Data for review
+===+
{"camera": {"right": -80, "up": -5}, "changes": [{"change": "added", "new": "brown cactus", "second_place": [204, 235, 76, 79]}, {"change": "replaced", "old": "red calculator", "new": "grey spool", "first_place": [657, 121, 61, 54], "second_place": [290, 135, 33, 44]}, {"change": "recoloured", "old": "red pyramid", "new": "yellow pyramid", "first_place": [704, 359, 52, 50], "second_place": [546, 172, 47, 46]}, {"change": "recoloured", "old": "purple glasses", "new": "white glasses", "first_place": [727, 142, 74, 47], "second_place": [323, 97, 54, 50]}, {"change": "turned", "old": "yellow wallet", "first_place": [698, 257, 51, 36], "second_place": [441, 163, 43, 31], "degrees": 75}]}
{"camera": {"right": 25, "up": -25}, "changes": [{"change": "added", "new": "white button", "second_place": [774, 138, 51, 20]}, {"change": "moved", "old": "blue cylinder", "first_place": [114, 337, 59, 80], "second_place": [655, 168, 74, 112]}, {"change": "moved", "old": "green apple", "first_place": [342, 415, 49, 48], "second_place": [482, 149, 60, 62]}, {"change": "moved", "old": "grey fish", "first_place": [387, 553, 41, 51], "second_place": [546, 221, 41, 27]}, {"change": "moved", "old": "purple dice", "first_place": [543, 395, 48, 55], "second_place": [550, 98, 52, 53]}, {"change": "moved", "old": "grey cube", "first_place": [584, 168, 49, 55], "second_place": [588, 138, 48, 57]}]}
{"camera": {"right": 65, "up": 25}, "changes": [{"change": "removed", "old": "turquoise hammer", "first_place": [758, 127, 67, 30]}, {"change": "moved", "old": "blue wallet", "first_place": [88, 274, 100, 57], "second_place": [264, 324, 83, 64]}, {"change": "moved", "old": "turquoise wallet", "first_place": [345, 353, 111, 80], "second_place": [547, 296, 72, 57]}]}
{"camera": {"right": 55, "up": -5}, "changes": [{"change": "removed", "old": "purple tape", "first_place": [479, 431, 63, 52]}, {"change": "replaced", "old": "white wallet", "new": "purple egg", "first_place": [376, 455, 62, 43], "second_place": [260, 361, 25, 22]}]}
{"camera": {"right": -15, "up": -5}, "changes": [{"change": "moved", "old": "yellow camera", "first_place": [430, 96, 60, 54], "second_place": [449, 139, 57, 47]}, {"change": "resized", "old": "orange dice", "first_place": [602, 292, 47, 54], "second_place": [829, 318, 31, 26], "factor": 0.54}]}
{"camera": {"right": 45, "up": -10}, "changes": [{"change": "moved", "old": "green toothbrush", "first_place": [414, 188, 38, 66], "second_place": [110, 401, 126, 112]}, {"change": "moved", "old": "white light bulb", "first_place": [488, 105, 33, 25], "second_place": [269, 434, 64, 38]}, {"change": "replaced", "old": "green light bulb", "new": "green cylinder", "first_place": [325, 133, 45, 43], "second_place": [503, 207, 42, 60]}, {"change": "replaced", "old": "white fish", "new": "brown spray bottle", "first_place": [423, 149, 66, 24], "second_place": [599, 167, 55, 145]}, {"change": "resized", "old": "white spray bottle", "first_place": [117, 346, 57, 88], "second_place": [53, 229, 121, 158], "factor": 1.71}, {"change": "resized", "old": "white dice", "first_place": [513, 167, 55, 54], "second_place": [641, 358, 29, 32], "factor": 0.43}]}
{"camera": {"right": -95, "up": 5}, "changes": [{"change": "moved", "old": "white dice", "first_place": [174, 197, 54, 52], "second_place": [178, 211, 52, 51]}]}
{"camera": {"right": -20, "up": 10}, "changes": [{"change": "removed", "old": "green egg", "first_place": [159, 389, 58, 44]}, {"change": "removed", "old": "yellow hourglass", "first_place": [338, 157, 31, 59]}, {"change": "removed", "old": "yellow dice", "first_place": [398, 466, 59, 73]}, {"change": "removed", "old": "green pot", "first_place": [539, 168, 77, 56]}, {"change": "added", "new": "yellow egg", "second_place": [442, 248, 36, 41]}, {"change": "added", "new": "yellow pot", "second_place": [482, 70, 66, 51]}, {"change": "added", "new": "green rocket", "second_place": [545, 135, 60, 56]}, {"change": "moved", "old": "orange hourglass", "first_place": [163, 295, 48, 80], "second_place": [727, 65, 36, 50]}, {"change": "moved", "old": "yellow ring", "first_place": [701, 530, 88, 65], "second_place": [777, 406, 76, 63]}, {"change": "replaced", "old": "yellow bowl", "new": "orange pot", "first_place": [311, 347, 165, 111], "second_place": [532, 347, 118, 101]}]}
+===+
About this task
Using the same words as the original, repeat the records above.

Answer space
{"camera": {"right": -80, "up": -5}, "changes": [{"change": "added", "new": "brown cactus", "second_place": [204, 235, 76, 79]}, {"change": "replaced", "old": "red calculator", "new": "grey spool", "first_place": [657, 121, 61, 54], "second_place": [290, 135, 33, 44]}, {"change": "recoloured", "old": "red pyramid", "new": "yellow pyramid", "first_place": [704, 359, 52, 50], "second_place": [546, 172, 47, 46]}, {"change": "recoloured", "old": "purple glasses", "new": "white glasses", "first_place": [727, 142, 74, 47], "second_place": [323, 97, 54, 50]}, {"change": "turned", "old": "yellow wallet", "first_place": [698, 257, 51, 36], "second_place": [441, 163, 43, 31], "degrees": 75}]}
{"camera": {"right": 25, "up": -25}, "changes": [{"change": "added", "new": "white button", "second_place": [774, 138, 51, 20]}, {"change": "moved", "old": "blue cylinder", "first_place": [114, 337, 59, 80], "second_place": [655, 168, 74, 112]}, {"change": "moved", "old": "green apple", "first_place": [342, 415, 49, 48], "second_place": [482, 149, 60, 62]}, {"change": "moved", "old": "grey fish", "first_place": [387, 553, 41, 51], "second_place": [546, 221, 41, 27]}, {"change": "moved", "old": "purple dice", "first_place": [543, 395, 48, 55], "second_place": [550, 98, 52, 53]}, {"change": "moved", "old": "grey cube", "first_place": [584, 168, 49, 55], "second_place": [588, 138, 48, 57]}]}
{"camera": {"right": 65, "up": 25}, "changes": [{"change": "removed", "old": "turquoise hammer", "first_place": [758, 127, 67, 30]}, {"change": "moved", "old": "blue wallet", "first_place": [88, 274, 100, 57], "second_place": [264, 324, 83, 64]}, {"change": "moved", "old": "turquoise wallet", "first_place": [345, 353, 111, 80], "second_place": [547, 296, 72, 57]}]}
{"camera": {"right": 55, "up": -5}, "changes": [{"change": "removed", "old": "purple tape", "first_place": [479, 431, 63, 52]}, {"change": "replaced", "old": "white wallet", "new": "purple egg", "first_place": [376, 455, 62, 43], "second_place": [260, 361, 25, 22]}]}
{"camera": {"right": -15, "up": -5}, "changes": [{"change": "moved", "old": "yellow camera", "first_place": [430, 96, 60, 54], "second_place": [449, 139, 57, 47]}, {"change": "resized", "old": "orange dice", "first_place": [602, 292, 47, 54], "second_place": [829, 318, 31, 26], "factor": 0.54}]}
{"camera": {"right": 45, "up": -10}, "changes": [{"change": "moved", "old": "green toothbrush", "first_place": [414, 188, 38, 66], "second_place": [110, 401, 126, 112]}, {"change": "moved", "old": "white light bulb", "first_place": [488, 105, 33, 25], "second_place": [269, 434, 64, 38]}, {"change": "replaced", "old": "green light bulb", "new": "green cylinder", "first_place": [325, 133, 45, 43], "second_place": [503, 207, 42, 60]}, {"change": "replaced", "old": "white fish", "new": "brown spray bottle", "first_place": [423, 149, 66, 24], "second_place": [599, 167, 55, 145]}, {"change": "resized", "old": "white spray bottle", "first_place": [117, 346, 57, 88], "second_place": [53, 229, 121, 158], "factor": 1.71}, {"change": "resized", "old": "white dice", "first_place": [513, 167, 55, 54], "second_place": [641, 358, 29, 32], "factor": 0.43}]}
{"camera": {"right": -95, "up": 5}, "changes": [{"change": "moved", "old": "white dice", "first_place": [174, 197, 54, 52], "second_place": [178, 211, 52, 51]}]}
{"camera": {"right": -20, "up": 10}, "changes": [{"change": "removed", "old": "green egg", "first_place": [159, 389, 58, 44]}, {"change": "removed", "old": "yellow hourglass", "first_place": [338, 157, 31, 59]}, {"change": "removed", "old": "yellow dice", "first_place": [398, 466, 59, 73]}, {"change": "removed", "old": "green pot", "first_place": [539, 168, 77, 56]}, {"change": "added", "new": "yellow egg", "second_place": [442, 248, 36, 41]}, {"change": "added", "new": "yellow pot", "second_place": [482, 70, 66, 51]}, {"change": "added", "new": "green rocket", "second_place": [545, 135, 60, 56]}, {"change": "moved", "old": "orange hourglass", "first_place": [163, 295, 48, 80], "second_place": [727, 65, 36, 50]}, {"change": "moved", "old": "yellow ring", "first_place": [701, 530, 88, 65], "second_place": [777, 406, 76, 63]}, {"change": "replaced", "old": "yellow bowl", "new": "orange pot", "first_place": [311, 347, 165, 111], "second_place": [532, 347, 118, 101]}]}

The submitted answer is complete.